*DATA SEGMENT*:

%%

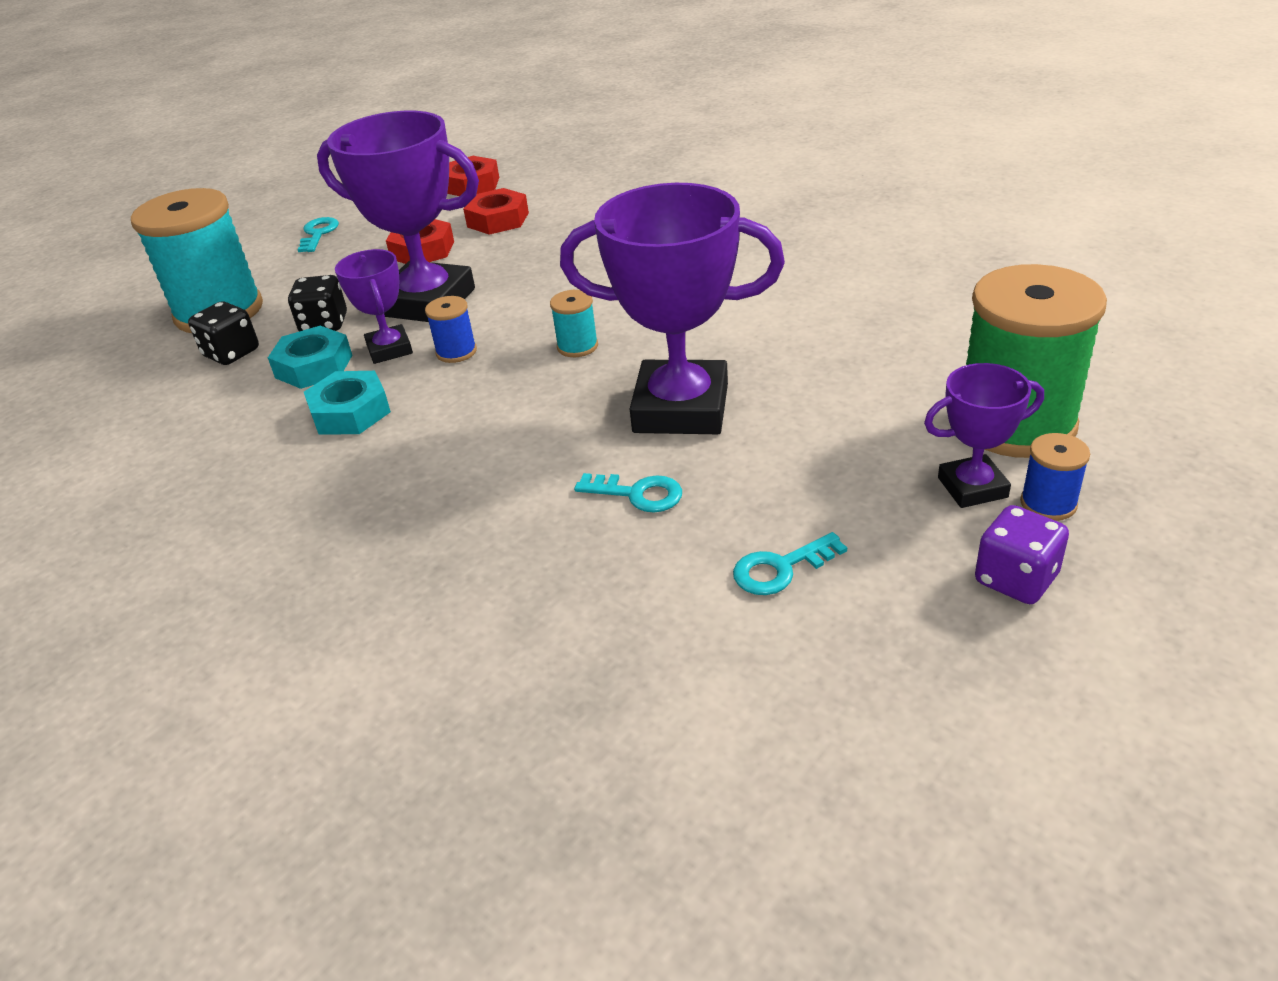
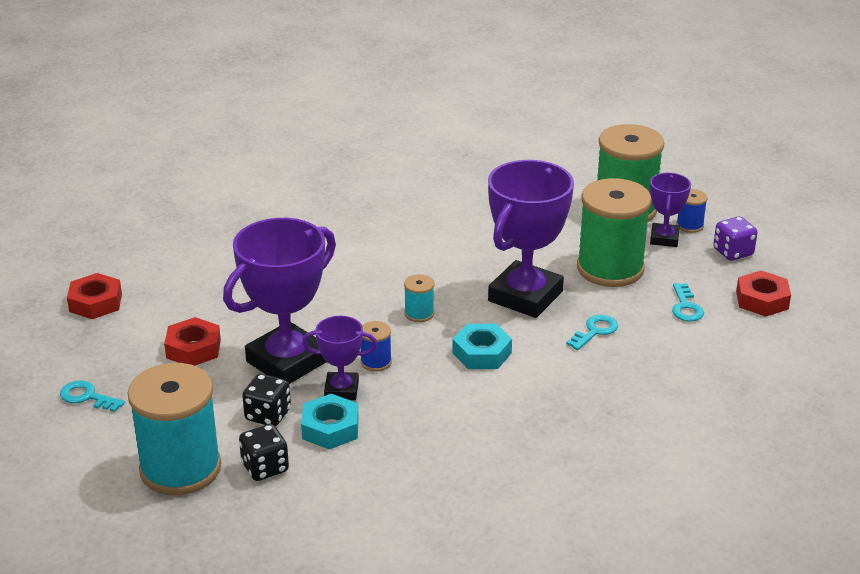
camera: 70 degrees left, 5 degrees down
turquoise nut [304,371,391,435] -> turquoise nut moved to [452,324,512,369]
red nut [463,188,529,235] -> red nut moved to [736,271,791,317]
none -> green spool [577,178,652,287]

%%

For this exercise, return the material word for word and drop each image.

camera: 70 degrees left, 5 degrees down
turquoise nut [304,371,391,435] -> turquoise nut moved to [452,324,512,369]
red nut [463,188,529,235] -> red nut moved to [736,271,791,317]
none -> green spool [577,178,652,287]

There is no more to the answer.